** DATA FOR THIS TASK follows **
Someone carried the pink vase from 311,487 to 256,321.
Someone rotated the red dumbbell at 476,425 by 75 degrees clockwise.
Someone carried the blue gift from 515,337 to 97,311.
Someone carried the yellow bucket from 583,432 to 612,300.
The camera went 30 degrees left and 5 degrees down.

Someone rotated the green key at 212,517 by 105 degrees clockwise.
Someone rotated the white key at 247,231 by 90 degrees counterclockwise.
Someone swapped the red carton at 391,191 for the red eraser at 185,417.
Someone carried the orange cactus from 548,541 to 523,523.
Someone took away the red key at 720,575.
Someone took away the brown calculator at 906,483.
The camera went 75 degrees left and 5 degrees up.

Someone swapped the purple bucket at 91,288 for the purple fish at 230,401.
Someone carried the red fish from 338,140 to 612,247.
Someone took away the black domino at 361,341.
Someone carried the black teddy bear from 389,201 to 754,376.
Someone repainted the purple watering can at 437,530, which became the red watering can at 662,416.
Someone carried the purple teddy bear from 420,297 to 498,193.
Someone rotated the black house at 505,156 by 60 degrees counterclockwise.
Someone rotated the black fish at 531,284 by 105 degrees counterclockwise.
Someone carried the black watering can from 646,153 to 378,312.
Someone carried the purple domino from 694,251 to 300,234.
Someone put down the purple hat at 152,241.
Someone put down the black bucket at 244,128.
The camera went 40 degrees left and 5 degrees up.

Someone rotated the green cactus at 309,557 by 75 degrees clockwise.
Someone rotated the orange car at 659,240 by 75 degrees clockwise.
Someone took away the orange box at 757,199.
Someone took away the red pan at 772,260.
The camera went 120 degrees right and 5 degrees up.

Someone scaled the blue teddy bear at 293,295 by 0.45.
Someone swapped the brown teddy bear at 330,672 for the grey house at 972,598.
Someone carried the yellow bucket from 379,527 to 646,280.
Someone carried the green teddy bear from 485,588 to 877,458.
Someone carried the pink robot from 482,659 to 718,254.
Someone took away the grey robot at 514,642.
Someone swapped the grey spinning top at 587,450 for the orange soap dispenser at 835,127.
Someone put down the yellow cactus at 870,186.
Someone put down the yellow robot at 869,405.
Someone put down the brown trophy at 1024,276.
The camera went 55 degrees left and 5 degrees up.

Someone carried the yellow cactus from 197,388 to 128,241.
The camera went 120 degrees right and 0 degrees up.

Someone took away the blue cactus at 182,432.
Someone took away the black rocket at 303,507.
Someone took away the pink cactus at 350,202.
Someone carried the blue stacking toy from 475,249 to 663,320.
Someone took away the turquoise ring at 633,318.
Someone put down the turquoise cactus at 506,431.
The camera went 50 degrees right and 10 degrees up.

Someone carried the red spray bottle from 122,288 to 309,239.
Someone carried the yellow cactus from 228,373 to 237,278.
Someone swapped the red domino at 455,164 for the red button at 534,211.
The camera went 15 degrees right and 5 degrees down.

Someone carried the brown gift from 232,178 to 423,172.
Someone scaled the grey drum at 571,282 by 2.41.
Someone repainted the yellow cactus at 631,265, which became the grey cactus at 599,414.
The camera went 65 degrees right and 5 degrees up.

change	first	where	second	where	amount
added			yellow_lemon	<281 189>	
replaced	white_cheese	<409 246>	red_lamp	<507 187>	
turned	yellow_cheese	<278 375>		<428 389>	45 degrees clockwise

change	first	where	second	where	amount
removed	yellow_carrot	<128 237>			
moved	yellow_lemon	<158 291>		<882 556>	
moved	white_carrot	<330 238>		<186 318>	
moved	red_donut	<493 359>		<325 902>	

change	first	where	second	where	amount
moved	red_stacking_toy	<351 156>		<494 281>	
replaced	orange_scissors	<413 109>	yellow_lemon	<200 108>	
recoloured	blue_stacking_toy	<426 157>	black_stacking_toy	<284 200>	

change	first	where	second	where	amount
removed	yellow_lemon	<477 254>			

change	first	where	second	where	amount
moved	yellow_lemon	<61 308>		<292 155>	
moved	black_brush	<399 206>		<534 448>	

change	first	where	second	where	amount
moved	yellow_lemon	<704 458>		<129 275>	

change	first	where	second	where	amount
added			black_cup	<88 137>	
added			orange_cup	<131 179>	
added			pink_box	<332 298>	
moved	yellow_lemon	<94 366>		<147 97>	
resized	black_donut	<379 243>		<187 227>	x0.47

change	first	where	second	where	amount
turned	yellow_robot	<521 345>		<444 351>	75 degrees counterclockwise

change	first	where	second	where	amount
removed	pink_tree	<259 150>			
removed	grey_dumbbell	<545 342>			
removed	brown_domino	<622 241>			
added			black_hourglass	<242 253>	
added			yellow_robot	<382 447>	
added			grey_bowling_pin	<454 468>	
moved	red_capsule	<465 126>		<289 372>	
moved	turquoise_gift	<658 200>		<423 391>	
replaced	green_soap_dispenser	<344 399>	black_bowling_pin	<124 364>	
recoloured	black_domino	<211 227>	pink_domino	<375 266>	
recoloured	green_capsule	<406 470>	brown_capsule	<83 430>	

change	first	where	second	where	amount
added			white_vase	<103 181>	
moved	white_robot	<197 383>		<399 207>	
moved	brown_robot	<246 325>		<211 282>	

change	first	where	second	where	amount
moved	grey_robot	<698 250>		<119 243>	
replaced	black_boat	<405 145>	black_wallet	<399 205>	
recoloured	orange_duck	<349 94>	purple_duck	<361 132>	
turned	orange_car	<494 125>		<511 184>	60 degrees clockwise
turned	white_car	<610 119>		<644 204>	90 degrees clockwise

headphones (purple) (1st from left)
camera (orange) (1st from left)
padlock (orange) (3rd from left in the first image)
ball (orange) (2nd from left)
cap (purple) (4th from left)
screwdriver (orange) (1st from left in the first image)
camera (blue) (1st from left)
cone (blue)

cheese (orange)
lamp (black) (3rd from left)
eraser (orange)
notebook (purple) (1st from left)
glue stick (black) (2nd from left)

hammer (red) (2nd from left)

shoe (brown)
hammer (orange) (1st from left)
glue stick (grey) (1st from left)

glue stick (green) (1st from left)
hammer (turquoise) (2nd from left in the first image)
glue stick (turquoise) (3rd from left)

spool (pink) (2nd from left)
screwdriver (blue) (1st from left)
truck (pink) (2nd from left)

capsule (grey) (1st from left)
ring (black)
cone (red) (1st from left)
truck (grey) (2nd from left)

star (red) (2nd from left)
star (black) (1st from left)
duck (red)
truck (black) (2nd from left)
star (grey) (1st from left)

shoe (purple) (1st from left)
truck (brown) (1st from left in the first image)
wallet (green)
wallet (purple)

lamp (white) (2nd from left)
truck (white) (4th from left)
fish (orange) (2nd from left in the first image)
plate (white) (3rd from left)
** End of DATA FOR THIS TASK **
▶ WHAT THE EXERCISE ASKS
Write every line of the material out again exactly.

▶ SOLUTION TO THE EXERCISE
Someone carried the pink vase from 311,487 to 256,321.
Someone rotated the red dumbbell at 476,425 by 75 degrees clockwise.
Someone carried the blue gift from 515,337 to 97,311.
Someone carried the yellow bucket from 583,432 to 612,300.
The camera went 30 degrees left and 5 degrees down.

Someone rotated the green key at 212,517 by 105 degrees clockwise.
Someone rotated the white key at 247,231 by 90 degrees counterclockwise.
Someone swapped the red carton at 391,191 for the red eraser at 185,417.
Someone carried the orange cactus from 548,541 to 523,523.
Someone took away the red key at 720,575.
Someone took away the brown calculator at 906,483.
The camera went 75 degrees left and 5 degrees up.

Someone swapped the purple bucket at 91,288 for the purple fish at 230,401.
Someone carried the red fish from 338,140 to 612,247.
Someone took away the black domino at 361,341.
Someone carried the black teddy bear from 389,201 to 754,376.
Someone repainted the purple watering can at 437,530, which became the red watering can at 662,416.
Someone carried the purple teddy bear from 420,297 to 498,193.
Someone rotated the black house at 505,156 by 60 degrees counterclockwise.
Someone rotated the black fish at 531,284 by 105 degrees counterclockwise.
Someone carried the black watering can from 646,153 to 378,312.
Someone carried the purple domino from 694,251 to 300,234.
Someone put down the purple hat at 152,241.
Someone put down the black bucket at 244,128.
The camera went 40 degrees left and 5 degrees up.

Someone rotated the green cactus at 309,557 by 75 degrees clockwise.
Someone rotated the orange car at 659,240 by 75 degrees clockwise.
Someone took away the orange box at 757,199.
Someone took away the red pan at 772,260.
The camera went 120 degrees right and 5 degrees up.

Someone scaled the blue teddy bear at 293,295 by 0.45.
Someone swapped the brown teddy bear at 330,672 for the grey house at 972,598.
Someone carried the yellow bucket from 379,527 to 646,280.
Someone carried the green teddy bear from 485,588 to 877,458.
Someone carried the pink robot from 482,659 to 718,254.
Someone took away the grey robot at 514,642.
Someone swapped the grey spinning top at 587,450 for the orange soap dispenser at 835,127.
Someone put down the yellow cactus at 870,186.
Someone put down the yellow robot at 869,405.
Someone put down the brown trophy at 1024,276.
The camera went 55 degrees left and 5 degrees up.

Someone carried the yellow cactus from 197,388 to 128,241.
The camera went 120 degrees right and 0 degrees up.

Someone took away the blue cactus at 182,432.
Someone took away the black rocket at 303,507.
Someone took away the pink cactus at 350,202.
Someone carried the blue stacking toy from 475,249 to 663,320.
Someone took away the turquoise ring at 633,318.
Someone put down the turquoise cactus at 506,431.
The camera went 50 degrees right and 10 degrees up.

Someone carried the red spray bottle from 122,288 to 309,239.
Someone carried the yellow cactus from 228,373 to 237,278.
Someone swapped the red domino at 455,164 for the red button at 534,211.
The camera went 15 degrees right and 5 degrees down.

Someone carried the brown gift from 232,178 to 423,172.
Someone scaled the grey drum at 571,282 by 2.41.
Someone repainted the yellow cactus at 631,265, which became the grey cactus at 599,414.
The camera went 65 degrees right and 5 degrees up.

change	first	where	second	where	amount
added			yellow_lemon	<281 189>	
replaced	white_cheese	<409 246>	red_lamp	<507 187>	
turned	yellow_cheese	<278 375>		<428 389>	45 degrees clockwise

change	first	where	second	where	amount
removed	yellow_carrot	<128 237>			
moved	yellow_lemon	<158 291>		<882 556>	
moved	white_carrot	<330 238>		<186 318>	
moved	red_donut	<493 359>		<325 902>	

change	first	where	second	where	amount
moved	red_stacking_toy	<351 156>		<494 281>	
replaced	orange_scissors	<413 109>	yellow_lemon	<200 108>	
recoloured	blue_stacking_toy	<426 157>	black_stacking_toy	<284 200>	

change	first	where	second	where	amount
removed	yellow_lemon	<477 254>			

change	first	where	second	where	amount
moved	yellow_lemon	<61 308>		<292 155>	
moved	black_brush	<399 206>		<534 448>	

change	first	where	second	where	amount
moved	yellow_lemon	<704 458>		<129 275>	

change	first	where	second	where	amount
added			black_cup	<88 137>	
added			orange_cup	<131 179>	
added			pink_box	<332 298>	
moved	yellow_lemon	<94 366>		<147 97>	
resized	black_donut	<379 243>		<187 227>	x0.47

change	first	where	second	where	amount
turned	yellow_robot	<521 345>		<444 351>	75 degrees counterclockwise

change	first	where	second	where	amount
removed	pink_tree	<259 150>			
removed	grey_dumbbell	<545 342>			
removed	brown_domino	<622 241>			
added			black_hourglass	<242 253>	
added			yellow_robot	<382 447>	
added			grey_bowling_pin	<454 468>	
moved	red_capsule	<465 126>		<289 372>	
moved	turquoise_gift	<658 200>		<423 391>	
replaced	green_soap_dispenser	<344 399>	black_bowling_pin	<124 364>	
recoloured	black_domino	<211 227>	pink_domino	<375 266>	
recoloured	green_capsule	<406 470>	brown_capsule	<83 430>	

change	first	where	second	where	amount
added			white_vase	<103 181>	
moved	white_robot	<197 383>		<399 207>	
moved	brown_robot	<246 325>		<211 282>	

change	first	where	second	where	amount
moved	grey_robot	<698 250>		<119 243>	
replaced	black_boat	<405 145>	black_wallet	<399 205>	
recoloured	orange_duck	<349 94>	purple_duck	<361 132>	
turned	orange_car	<494 125>		<511 184>	60 degrees clockwise
turned	white_car	<610 119>		<644 204>	90 degrees clockwise

headphones (purple) (1st from left)
camera (orange) (1st from left)
padlock (orange) (3rd from left in the first image)
ball (orange) (2nd from left)
cap (purple) (4th from left)
screwdriver (orange) (1st from left in the first image)
camera (blue) (1st from left)
cone (blue)

cheese (orange)
lamp (black) (3rd from left)
eraser (orange)
notebook (purple) (1st from left)
glue stick (black) (2nd from left)

hammer (red) (2nd from left)

shoe (brown)
hammer (orange) (1st from left)
glue stick (grey) (1st from left)

glue stick (green) (1st from left)
hammer (turquoise) (2nd from left in the first image)
glue stick (turquoise) (3rd from left)

spool (pink) (2nd from left)
screwdriver (blue) (1st from left)
truck (pink) (2nd from left)

capsule (grey) (1st from left)
ring (black)
cone (red) (1st from left)
truck (grey) (2nd from left)

star (red) (2nd from left)
star (black) (1st from left)
duck (red)
truck (black) (2nd from left)
star (grey) (1st from left)

shoe (purple) (1st from left)
truck (brown) (1st from left in the first image)
wallet (green)
wallet (purple)

lamp (white) (2nd from left)
truck (white) (4th from left)
fish (orange) (2nd from left in the first image)
plate (white) (3rd from left)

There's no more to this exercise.